[TASK BRIEF]:
Please state how many lines of the data below contain the word "shape", offering nothing besides the number.

[EXTRACTED MATERIAL]:
━━━━━━━━

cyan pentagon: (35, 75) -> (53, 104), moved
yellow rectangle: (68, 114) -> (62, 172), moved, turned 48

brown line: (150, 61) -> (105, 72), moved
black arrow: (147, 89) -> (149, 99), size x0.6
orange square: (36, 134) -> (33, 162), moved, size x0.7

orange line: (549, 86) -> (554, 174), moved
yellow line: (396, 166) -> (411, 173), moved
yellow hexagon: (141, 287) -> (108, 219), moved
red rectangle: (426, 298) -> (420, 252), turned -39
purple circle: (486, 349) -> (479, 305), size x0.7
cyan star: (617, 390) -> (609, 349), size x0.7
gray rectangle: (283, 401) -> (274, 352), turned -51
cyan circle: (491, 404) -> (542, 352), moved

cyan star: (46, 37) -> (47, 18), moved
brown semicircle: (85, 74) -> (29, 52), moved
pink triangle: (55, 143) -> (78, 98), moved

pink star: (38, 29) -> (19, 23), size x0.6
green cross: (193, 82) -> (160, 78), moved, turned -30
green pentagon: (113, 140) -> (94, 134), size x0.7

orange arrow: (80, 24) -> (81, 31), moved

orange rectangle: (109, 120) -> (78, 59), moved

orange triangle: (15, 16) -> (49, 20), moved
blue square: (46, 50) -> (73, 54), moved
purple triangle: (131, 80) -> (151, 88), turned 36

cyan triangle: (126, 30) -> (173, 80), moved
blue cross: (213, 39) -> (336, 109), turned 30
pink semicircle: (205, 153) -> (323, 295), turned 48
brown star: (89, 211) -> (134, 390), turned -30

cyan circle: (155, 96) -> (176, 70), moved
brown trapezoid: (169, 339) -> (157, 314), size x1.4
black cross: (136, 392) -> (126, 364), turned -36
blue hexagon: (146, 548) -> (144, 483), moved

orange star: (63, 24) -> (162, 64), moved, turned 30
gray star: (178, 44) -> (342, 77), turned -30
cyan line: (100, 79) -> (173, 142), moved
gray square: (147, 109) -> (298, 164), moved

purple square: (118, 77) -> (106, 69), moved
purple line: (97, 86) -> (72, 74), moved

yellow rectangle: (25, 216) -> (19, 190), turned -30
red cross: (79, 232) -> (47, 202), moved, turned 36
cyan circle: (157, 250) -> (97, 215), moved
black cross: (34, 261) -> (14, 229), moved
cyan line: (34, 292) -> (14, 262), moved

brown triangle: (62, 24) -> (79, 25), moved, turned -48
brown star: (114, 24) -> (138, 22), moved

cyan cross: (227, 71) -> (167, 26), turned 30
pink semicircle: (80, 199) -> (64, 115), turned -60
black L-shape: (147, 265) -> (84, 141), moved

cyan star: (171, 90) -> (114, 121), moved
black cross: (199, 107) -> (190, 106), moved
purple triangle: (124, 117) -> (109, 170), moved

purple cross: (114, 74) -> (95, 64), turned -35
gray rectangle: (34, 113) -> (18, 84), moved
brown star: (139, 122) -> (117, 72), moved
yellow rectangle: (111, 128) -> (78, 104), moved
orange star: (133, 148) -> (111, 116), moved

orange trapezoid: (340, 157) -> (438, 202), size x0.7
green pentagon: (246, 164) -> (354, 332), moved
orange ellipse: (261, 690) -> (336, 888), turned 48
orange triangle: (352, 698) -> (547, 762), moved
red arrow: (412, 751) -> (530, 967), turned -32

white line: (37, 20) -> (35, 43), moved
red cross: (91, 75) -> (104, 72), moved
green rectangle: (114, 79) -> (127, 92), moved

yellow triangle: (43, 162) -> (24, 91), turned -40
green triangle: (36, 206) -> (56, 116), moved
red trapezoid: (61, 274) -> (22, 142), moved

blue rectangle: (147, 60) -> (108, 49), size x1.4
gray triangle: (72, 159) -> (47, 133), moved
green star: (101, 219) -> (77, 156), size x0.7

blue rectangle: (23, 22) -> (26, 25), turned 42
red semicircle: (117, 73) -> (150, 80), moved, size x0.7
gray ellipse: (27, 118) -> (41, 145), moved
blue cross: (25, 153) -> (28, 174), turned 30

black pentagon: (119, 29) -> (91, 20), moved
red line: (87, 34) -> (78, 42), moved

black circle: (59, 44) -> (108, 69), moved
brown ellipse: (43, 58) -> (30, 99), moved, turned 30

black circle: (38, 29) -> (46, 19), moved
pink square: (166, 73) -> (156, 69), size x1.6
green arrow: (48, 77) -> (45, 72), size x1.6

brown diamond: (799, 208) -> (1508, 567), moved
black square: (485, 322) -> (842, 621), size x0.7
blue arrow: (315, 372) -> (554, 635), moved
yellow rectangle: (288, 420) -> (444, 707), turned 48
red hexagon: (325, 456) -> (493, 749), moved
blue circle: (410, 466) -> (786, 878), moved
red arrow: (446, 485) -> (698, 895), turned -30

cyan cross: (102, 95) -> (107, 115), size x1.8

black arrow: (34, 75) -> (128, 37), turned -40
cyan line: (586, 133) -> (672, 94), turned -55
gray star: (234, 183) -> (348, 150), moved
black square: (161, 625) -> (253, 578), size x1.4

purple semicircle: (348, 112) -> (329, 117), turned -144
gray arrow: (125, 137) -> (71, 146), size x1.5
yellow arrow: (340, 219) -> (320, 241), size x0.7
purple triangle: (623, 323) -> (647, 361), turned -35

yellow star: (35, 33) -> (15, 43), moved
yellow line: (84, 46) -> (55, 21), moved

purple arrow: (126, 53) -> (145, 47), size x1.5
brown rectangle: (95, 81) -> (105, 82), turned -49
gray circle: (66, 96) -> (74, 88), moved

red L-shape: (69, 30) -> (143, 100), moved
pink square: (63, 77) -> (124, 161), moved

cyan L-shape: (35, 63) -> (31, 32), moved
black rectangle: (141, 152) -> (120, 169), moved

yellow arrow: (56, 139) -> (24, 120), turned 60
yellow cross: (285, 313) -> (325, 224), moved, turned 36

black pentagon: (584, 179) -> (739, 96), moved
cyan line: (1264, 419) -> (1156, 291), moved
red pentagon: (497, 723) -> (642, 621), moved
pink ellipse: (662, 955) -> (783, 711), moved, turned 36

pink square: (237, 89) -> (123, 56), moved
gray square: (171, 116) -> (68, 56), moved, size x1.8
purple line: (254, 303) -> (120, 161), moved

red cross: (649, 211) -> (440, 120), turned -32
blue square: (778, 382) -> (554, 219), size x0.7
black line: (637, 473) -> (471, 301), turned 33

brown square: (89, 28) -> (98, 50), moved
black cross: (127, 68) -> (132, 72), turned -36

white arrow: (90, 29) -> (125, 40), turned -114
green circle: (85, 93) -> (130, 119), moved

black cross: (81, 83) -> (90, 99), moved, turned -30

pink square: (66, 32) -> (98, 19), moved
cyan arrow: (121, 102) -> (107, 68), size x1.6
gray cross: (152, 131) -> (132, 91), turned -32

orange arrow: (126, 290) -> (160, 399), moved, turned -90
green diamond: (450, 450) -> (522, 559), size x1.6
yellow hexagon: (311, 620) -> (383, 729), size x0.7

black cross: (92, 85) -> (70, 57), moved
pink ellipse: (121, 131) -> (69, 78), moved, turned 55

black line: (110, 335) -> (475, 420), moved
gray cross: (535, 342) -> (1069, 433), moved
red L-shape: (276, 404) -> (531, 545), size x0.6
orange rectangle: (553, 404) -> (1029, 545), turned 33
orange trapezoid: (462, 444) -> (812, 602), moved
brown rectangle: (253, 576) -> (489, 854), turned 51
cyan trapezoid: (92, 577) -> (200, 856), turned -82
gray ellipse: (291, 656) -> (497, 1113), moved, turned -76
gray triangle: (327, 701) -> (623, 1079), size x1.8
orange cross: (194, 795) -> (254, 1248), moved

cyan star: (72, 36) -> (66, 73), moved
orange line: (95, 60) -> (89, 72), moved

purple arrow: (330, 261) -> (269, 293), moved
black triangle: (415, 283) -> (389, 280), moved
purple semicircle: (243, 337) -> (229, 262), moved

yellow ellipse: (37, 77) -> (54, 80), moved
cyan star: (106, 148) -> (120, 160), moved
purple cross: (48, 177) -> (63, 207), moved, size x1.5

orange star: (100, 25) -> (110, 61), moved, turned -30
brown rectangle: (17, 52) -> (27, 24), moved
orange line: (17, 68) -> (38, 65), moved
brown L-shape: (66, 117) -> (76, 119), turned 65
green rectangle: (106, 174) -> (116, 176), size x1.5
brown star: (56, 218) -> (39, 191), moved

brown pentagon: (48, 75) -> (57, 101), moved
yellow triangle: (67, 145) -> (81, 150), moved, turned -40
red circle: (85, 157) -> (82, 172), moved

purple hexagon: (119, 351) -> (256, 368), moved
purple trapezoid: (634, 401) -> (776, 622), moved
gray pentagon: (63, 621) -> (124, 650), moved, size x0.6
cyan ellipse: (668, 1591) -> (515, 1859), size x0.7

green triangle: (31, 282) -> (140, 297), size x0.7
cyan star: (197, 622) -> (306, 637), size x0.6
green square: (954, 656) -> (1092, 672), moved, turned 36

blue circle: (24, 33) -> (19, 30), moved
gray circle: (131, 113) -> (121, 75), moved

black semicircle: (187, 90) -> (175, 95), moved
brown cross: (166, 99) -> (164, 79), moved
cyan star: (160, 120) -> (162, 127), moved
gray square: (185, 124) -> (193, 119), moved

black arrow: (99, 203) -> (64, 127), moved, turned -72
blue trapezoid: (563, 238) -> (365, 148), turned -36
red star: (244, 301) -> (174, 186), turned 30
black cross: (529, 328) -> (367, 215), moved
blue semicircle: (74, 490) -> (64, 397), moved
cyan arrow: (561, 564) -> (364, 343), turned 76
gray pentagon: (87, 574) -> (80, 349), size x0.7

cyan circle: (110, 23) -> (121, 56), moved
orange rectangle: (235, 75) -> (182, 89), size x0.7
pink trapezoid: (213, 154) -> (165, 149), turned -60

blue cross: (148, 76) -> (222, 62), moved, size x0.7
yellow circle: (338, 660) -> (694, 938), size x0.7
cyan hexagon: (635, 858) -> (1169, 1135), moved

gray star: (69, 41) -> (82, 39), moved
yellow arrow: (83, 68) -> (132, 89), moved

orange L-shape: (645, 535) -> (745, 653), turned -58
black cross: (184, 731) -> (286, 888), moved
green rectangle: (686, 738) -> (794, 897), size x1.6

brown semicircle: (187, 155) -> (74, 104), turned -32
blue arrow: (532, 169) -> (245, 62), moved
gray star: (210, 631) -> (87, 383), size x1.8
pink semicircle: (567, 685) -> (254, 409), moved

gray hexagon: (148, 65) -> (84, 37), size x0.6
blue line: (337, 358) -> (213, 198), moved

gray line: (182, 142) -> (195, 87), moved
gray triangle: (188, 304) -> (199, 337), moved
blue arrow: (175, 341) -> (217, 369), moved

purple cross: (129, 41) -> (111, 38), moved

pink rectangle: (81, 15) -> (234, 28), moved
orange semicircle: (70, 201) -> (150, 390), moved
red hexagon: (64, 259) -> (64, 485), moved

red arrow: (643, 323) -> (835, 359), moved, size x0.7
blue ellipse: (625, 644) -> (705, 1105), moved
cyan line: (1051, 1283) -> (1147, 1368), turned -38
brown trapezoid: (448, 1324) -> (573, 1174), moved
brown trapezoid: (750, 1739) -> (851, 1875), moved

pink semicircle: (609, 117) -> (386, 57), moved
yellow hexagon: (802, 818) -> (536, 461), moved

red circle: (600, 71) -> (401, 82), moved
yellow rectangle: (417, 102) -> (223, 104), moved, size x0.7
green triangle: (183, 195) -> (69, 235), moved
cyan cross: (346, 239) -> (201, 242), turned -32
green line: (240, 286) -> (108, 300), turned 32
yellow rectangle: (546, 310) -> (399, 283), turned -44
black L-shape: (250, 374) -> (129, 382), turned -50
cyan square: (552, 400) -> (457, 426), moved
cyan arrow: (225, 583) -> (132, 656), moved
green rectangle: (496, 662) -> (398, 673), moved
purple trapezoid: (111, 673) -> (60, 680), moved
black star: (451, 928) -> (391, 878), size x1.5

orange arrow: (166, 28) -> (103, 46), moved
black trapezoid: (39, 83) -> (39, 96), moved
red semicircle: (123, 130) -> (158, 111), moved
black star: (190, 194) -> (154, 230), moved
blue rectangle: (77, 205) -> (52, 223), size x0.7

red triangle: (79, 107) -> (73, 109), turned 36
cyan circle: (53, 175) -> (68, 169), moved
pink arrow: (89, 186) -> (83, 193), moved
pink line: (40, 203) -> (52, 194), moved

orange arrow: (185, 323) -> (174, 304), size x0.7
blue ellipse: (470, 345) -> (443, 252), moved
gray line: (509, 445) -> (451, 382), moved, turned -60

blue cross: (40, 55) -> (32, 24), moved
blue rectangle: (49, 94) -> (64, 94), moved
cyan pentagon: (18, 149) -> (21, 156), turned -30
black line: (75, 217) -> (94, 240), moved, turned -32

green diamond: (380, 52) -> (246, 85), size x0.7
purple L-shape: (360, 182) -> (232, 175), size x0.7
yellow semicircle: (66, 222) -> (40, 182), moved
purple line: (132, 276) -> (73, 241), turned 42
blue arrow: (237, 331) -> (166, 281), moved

━━━━━━━━

[OUTPUT FOR THIS EXERCISE]:
8